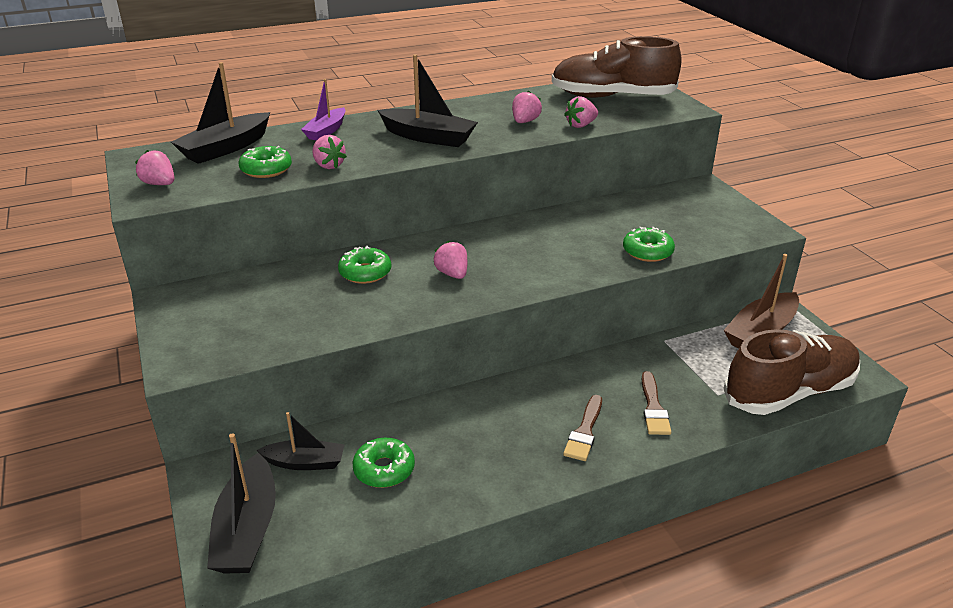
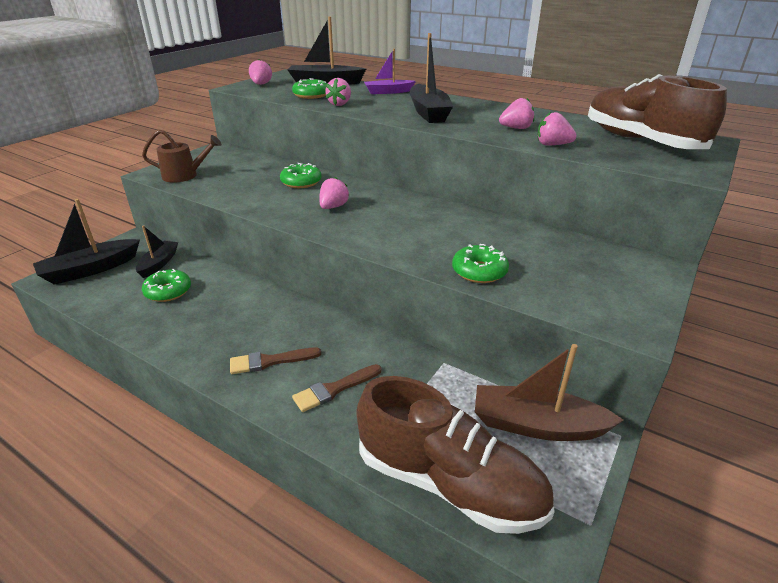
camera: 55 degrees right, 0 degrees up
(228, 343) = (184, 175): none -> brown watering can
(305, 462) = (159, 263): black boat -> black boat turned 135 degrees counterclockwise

● ● ●

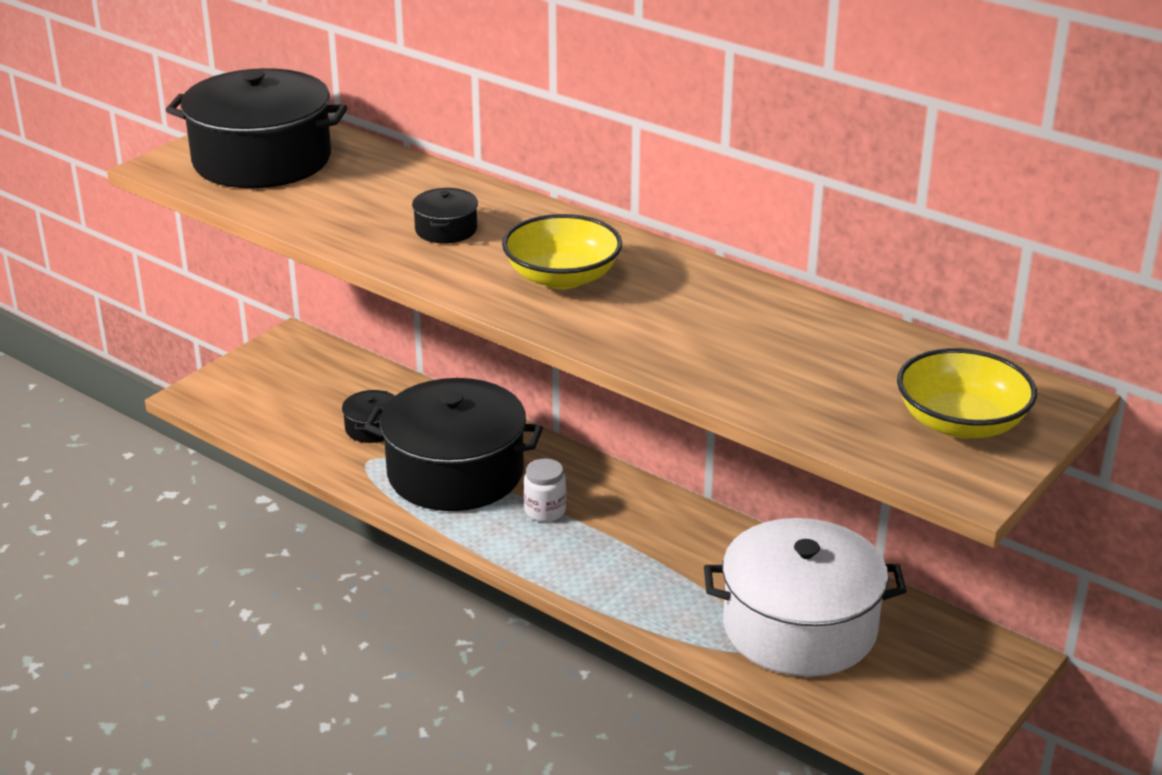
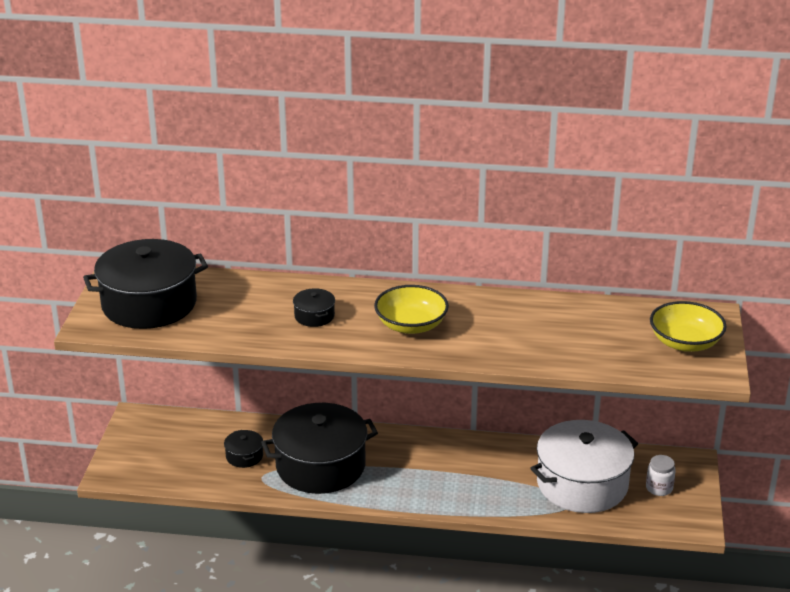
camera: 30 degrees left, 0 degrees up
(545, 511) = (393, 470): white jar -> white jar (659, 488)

● ● ●

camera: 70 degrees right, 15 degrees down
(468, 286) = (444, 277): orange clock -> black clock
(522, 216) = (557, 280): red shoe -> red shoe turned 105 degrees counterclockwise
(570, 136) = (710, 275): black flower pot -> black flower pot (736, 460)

● ● ●

EXERCISE BRIEF:
All lines in the listing above between the line with "(522, 216) = (557, 280): red" and the line with "(570, 136) = (710, 275): black", inclusive, should be set down exactly, and no line outside that range.

YOUR RESPONSE:
(522, 216) = (557, 280): red shoe -> red shoe turned 105 degrees counterclockwise
(570, 136) = (710, 275): black flower pot -> black flower pot (736, 460)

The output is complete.